Every record needs to come back as written, except for the pictures.
*** Input records ***
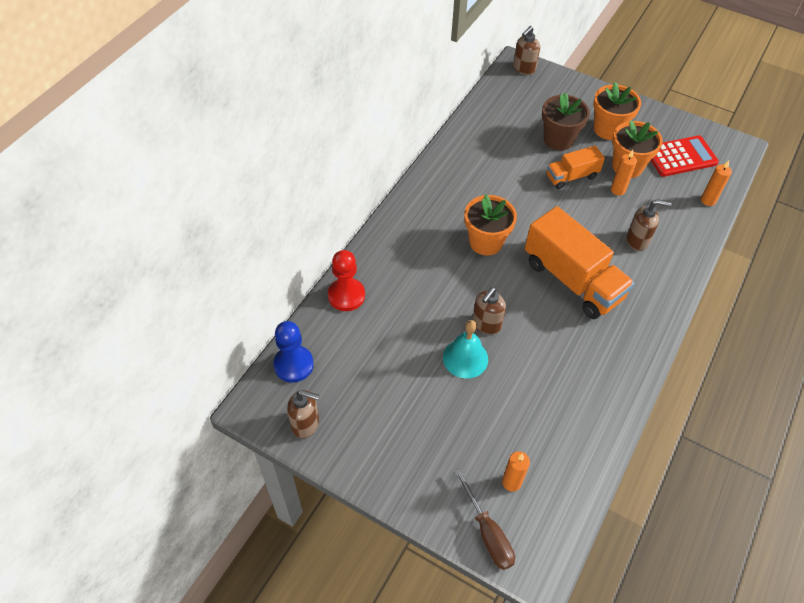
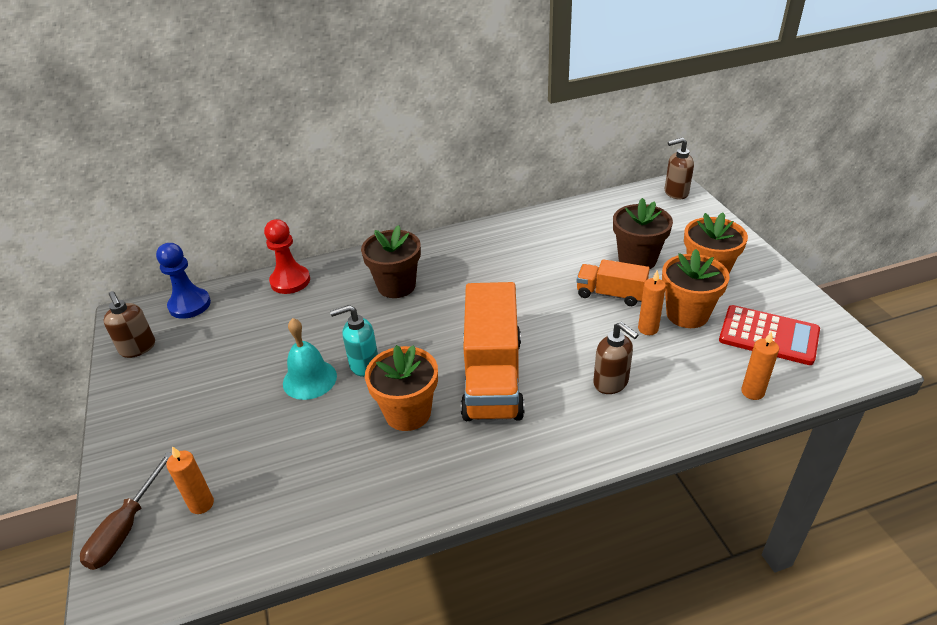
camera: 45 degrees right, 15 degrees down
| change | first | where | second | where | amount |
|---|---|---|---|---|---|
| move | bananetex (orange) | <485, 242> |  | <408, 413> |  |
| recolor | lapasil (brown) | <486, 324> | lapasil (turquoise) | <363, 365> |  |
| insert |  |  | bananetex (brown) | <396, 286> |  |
*** End of Input records ***
◆ **Task output**:
camera: 45 degrees right, 15 degrees down
| change | first | where | second | where | amount |
|---|---|---|---|---|---|
| move | bananetex (orange) | <485, 242> |  | <408, 413> |  |
| recolor | lapasil (brown) | <486, 324> | lapasil (turquoise) | <363, 365> |  |
| insert |  |  | bananetex (brown) | <396, 286> |  |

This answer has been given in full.